== Listed entries ==
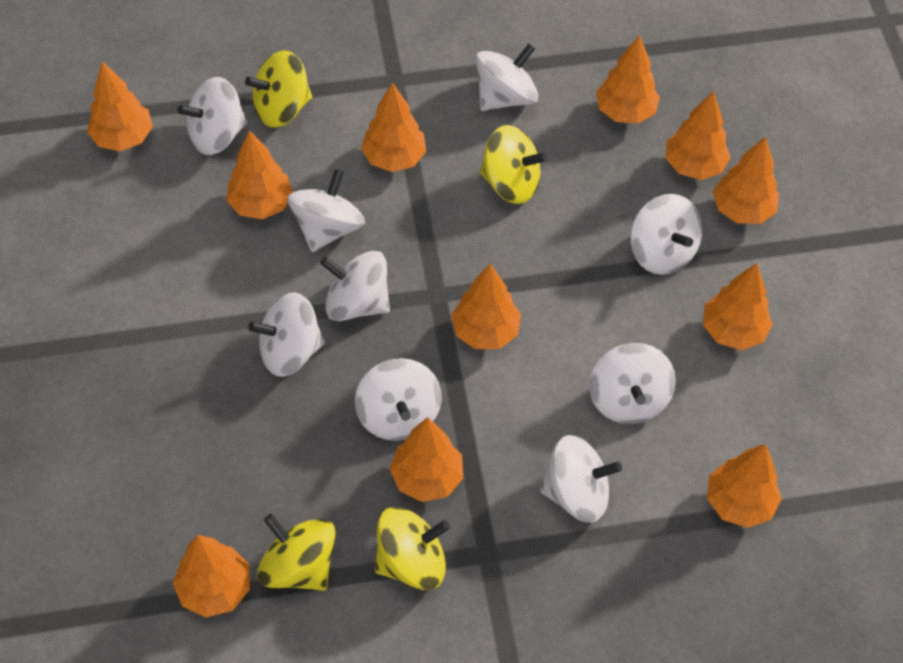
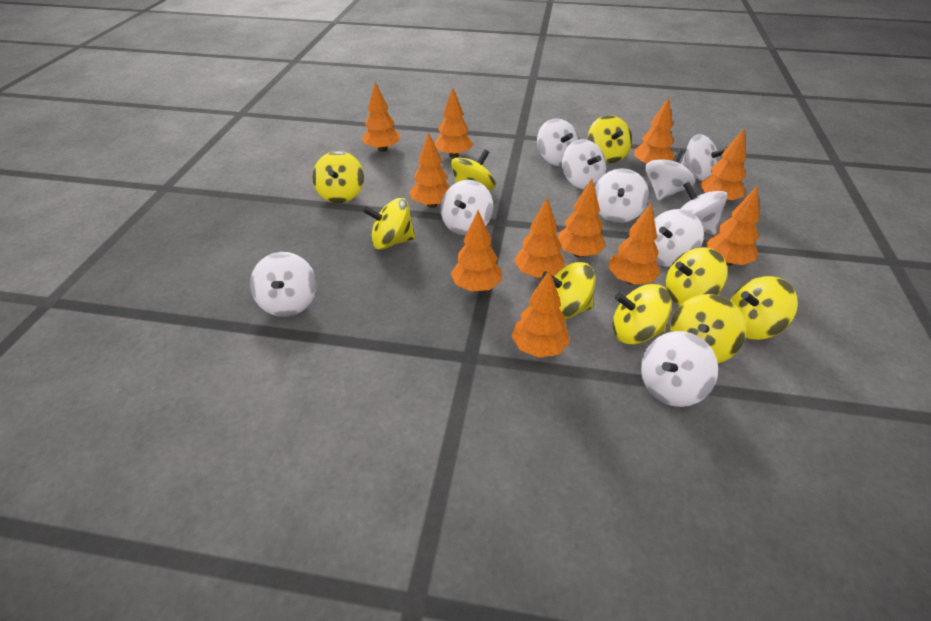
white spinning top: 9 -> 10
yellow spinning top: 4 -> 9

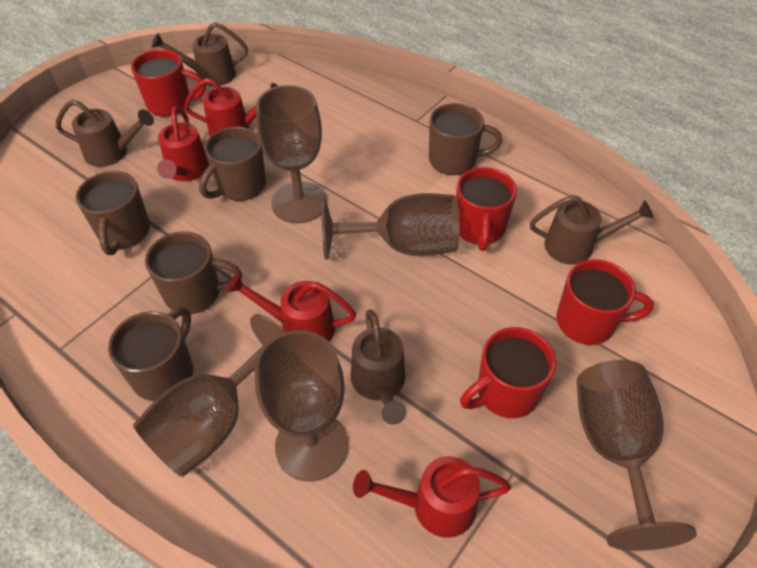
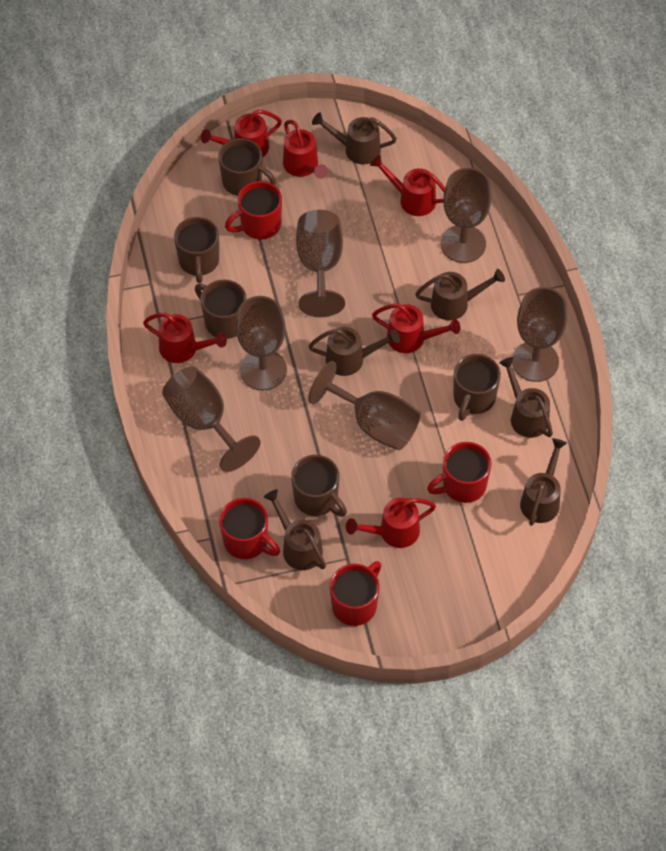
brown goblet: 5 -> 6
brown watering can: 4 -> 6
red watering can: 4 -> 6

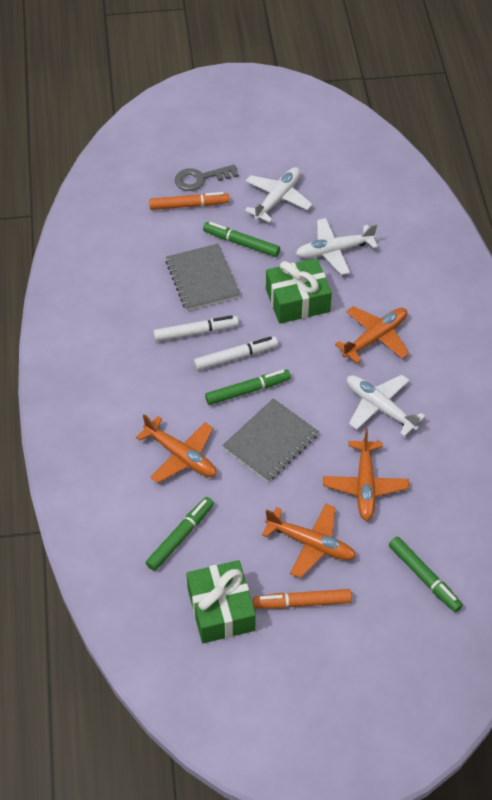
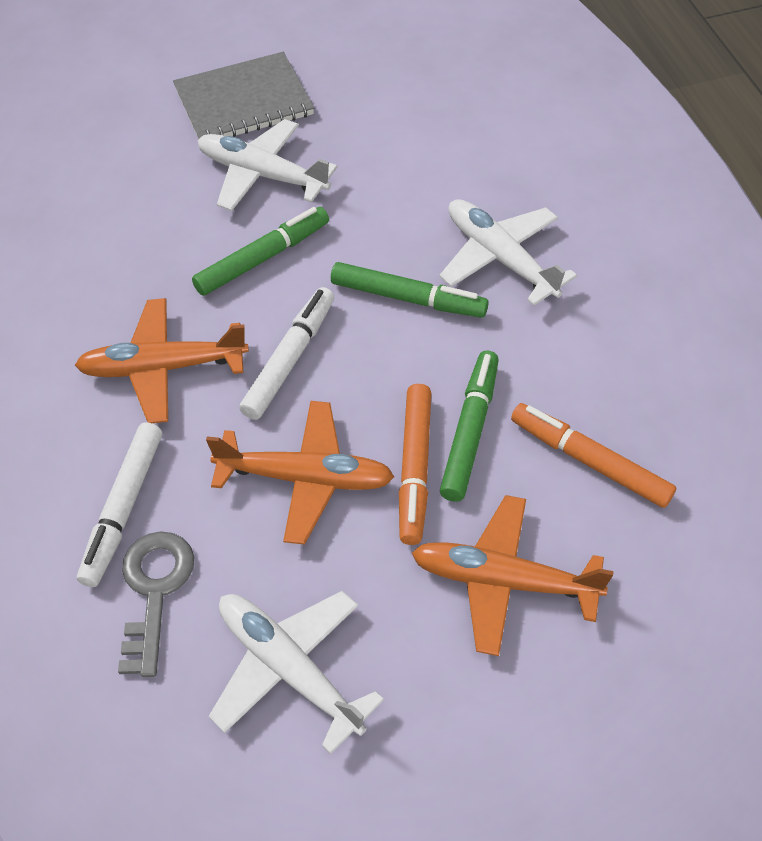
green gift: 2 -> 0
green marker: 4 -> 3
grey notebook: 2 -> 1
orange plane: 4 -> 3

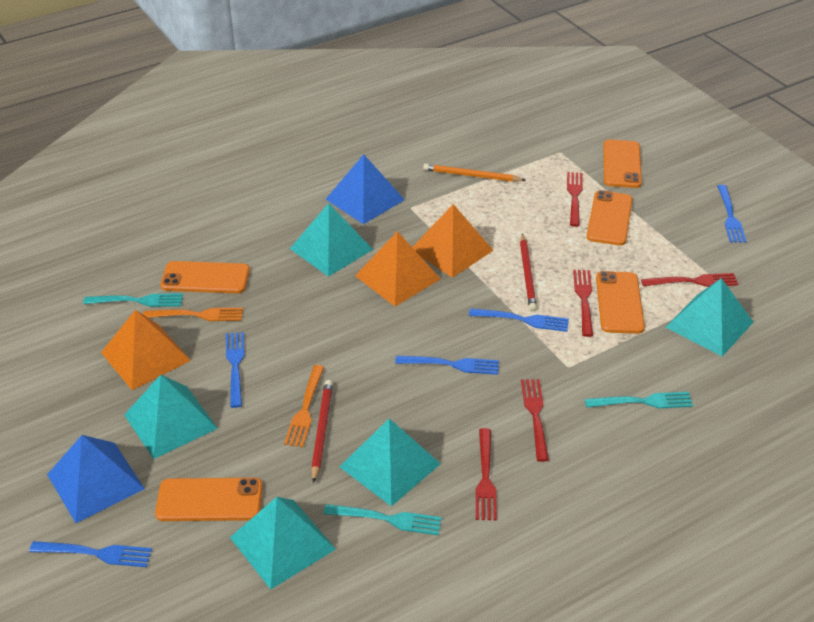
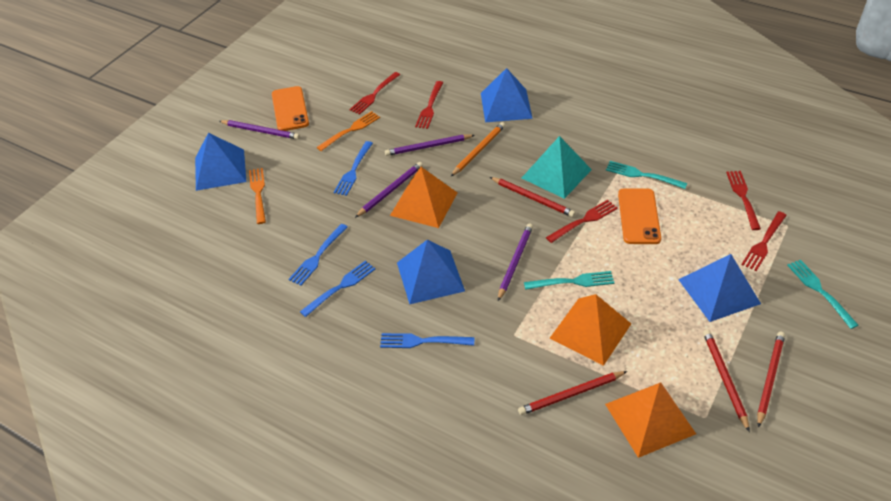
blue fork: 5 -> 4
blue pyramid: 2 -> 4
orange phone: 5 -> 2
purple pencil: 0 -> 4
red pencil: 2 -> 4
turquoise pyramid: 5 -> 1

== Aim of the task ==
The answer must be every line of the listing that holds the word "brown".

== Answer ==
brown goblet: 5 -> 6
brown watering can: 4 -> 6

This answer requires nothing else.